*Work order*: Go to the line that contains "purple phone [116,443,177,474] -> none". Restate that line and each one after it exactly, through the end of the records, without pictures.

*Exercise data*:
########################################

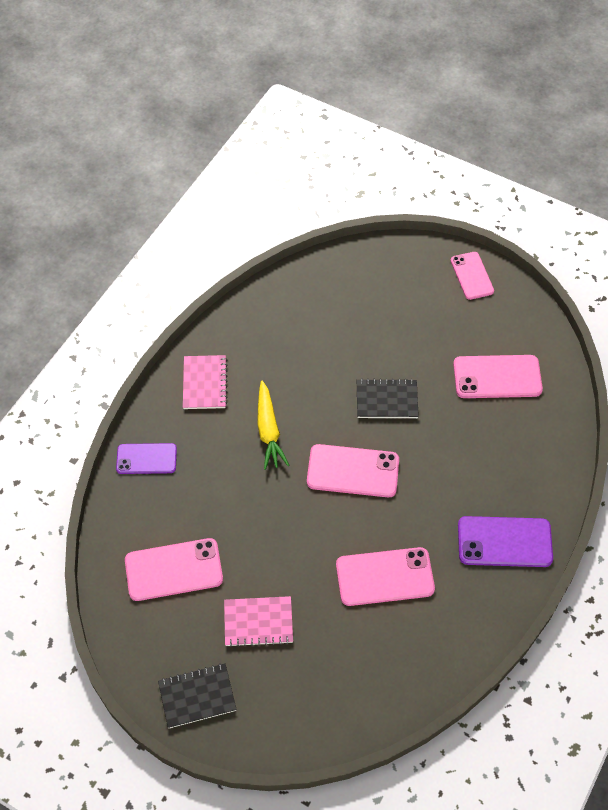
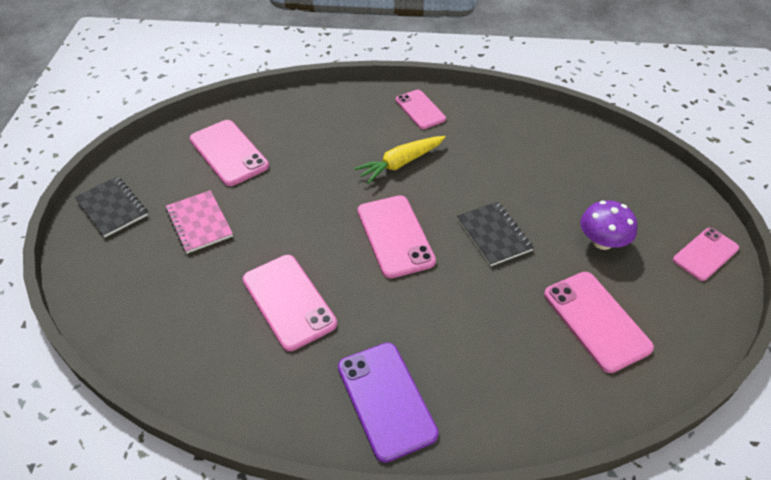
camera: 65 degrees right, 10 degrees down
purple phone [116,443,177,474] -> none
pink notebook [183,355,228,409] -> pink phone [396,90,446,129]
none -> purple mushroom [580,200,637,250]

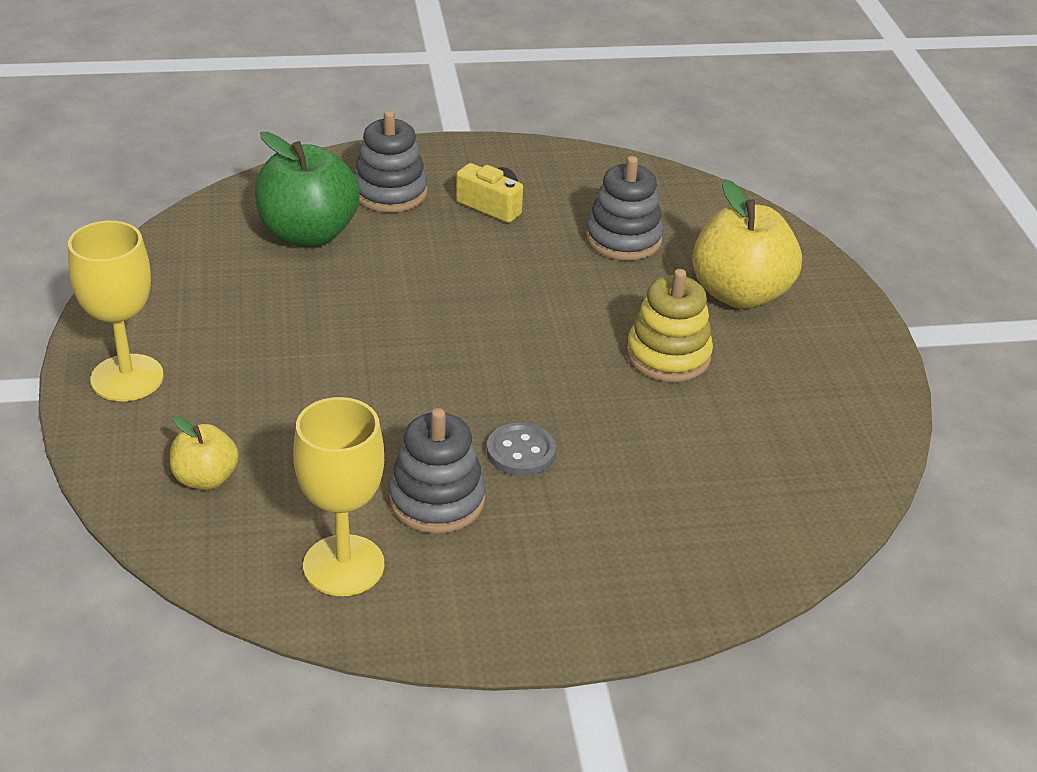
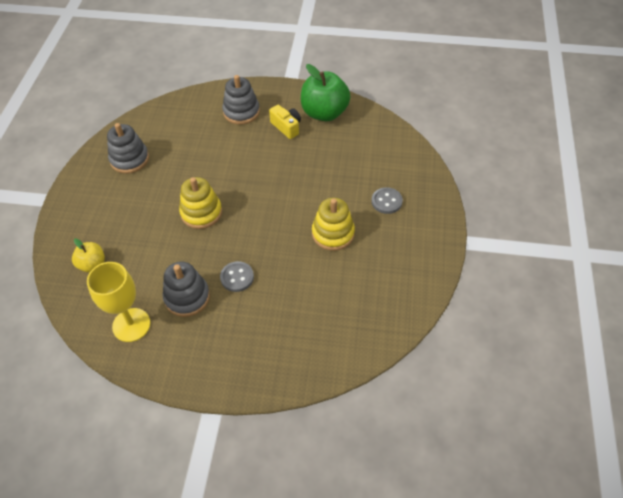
camera: 20 degrees right, 15 degrees up
yellow goblet [68,221,164,401] -> none
green apple [255,132,360,247] -> green apple moved to [301,64,350,121]
grey stacking toy [586,156,664,260] -> grey stacking toy moved to [107,123,149,174]
yellow apple [692,179,802,309] -> grey button [372,187,403,214]
none -> yellow stacking toy [179,177,222,229]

########################################

*Answer to this exercise*:
purple phone [116,443,177,474] -> none
pink notebook [183,355,228,409] -> pink phone [396,90,446,129]
none -> purple mushroom [580,200,637,250]

camera: 20 degrees right, 15 degrees up
yellow goblet [68,221,164,401] -> none
green apple [255,132,360,247] -> green apple moved to [301,64,350,121]
grey stacking toy [586,156,664,260] -> grey stacking toy moved to [107,123,149,174]
yellow apple [692,179,802,309] -> grey button [372,187,403,214]
none -> yellow stacking toy [179,177,222,229]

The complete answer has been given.